• **DATA SUPPLIED**:
# # #

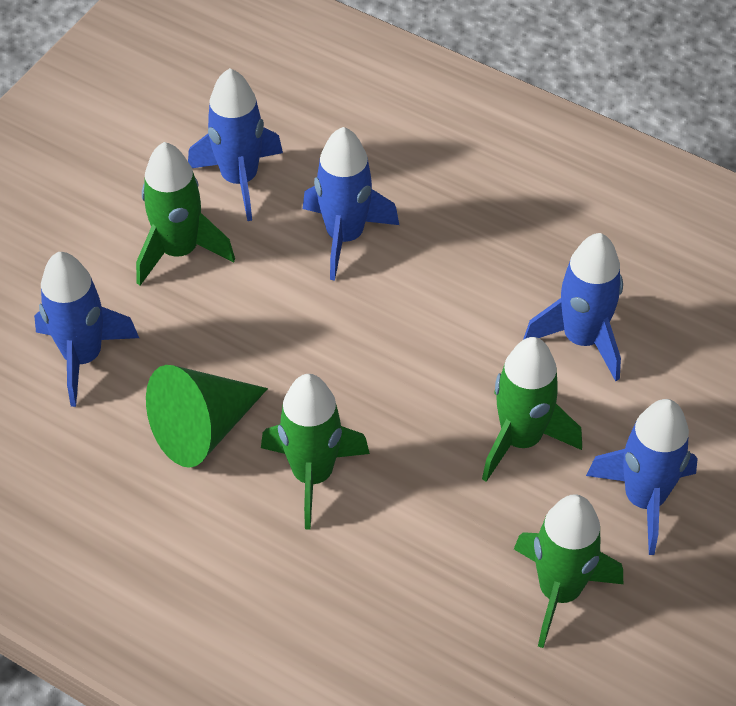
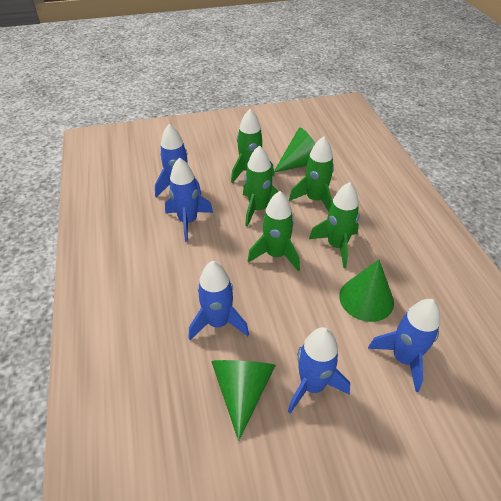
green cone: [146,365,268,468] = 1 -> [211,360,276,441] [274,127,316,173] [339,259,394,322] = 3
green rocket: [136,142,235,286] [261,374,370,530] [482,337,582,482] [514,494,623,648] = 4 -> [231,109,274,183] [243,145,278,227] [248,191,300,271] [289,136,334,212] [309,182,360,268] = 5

# # #

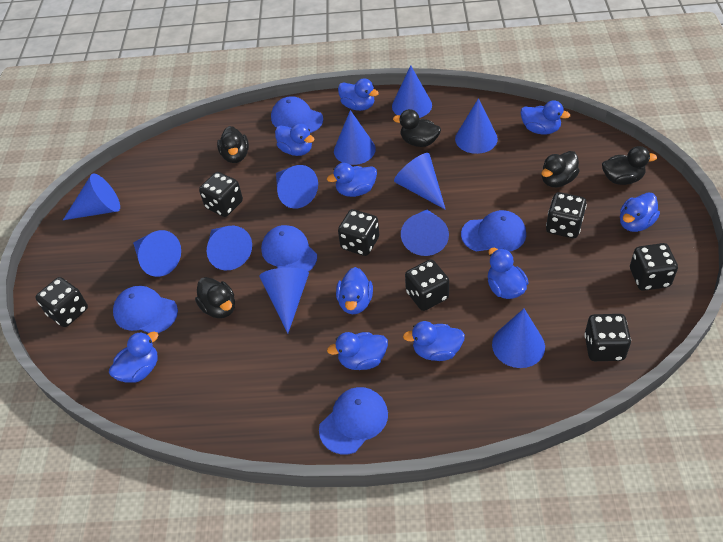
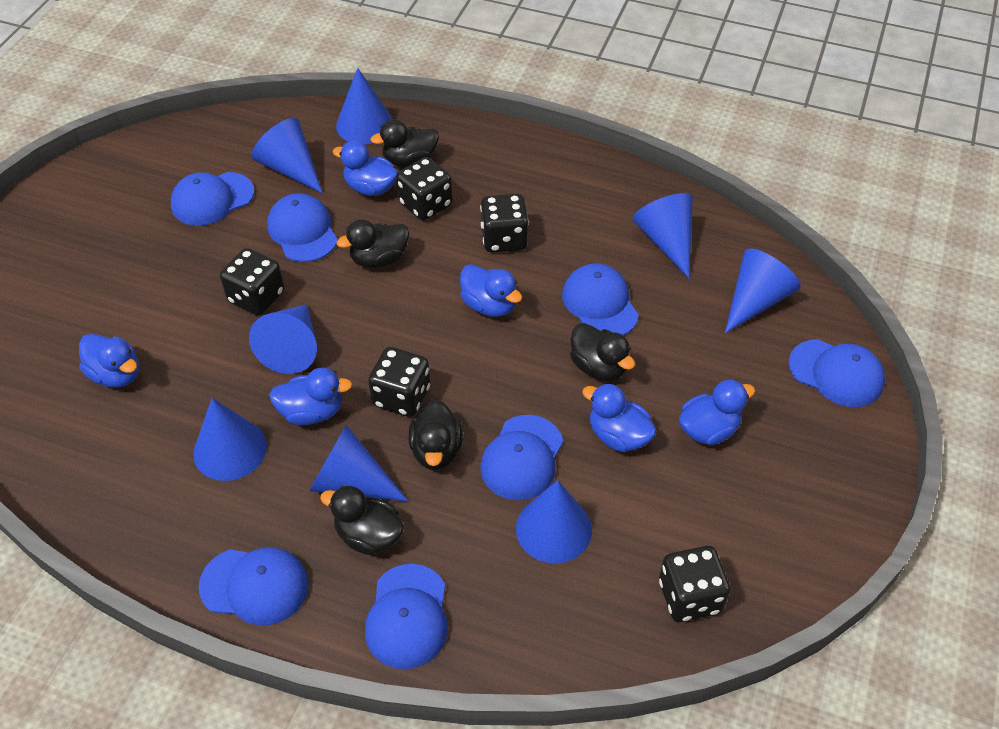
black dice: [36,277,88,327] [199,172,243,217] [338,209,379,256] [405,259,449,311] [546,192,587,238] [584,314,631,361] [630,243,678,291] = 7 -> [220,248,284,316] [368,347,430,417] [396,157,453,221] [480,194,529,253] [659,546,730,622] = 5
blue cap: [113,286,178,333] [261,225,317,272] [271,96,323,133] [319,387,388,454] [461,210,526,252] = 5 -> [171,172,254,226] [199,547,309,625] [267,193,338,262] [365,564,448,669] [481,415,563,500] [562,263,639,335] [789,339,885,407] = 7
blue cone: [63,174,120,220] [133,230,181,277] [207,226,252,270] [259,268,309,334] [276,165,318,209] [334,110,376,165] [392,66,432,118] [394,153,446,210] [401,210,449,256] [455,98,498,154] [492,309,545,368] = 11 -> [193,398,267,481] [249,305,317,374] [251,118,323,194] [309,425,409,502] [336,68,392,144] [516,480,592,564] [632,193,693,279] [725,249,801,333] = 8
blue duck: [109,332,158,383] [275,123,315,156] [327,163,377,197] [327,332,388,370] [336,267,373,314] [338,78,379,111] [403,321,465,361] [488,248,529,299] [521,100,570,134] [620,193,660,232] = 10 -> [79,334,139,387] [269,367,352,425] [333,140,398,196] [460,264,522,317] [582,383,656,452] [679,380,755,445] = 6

# # #

• **EXERCISE DIRECTIONS**: The lines to copy are those in the records above containing the word "green".

• **SOLUTION BELOW**:
green cone: [146,365,268,468] = 1 -> [211,360,276,441] [274,127,316,173] [339,259,394,322] = 3
green rocket: [136,142,235,286] [261,374,370,530] [482,337,582,482] [514,494,623,648] = 4 -> [231,109,274,183] [243,145,278,227] [248,191,300,271] [289,136,334,212] [309,182,360,268] = 5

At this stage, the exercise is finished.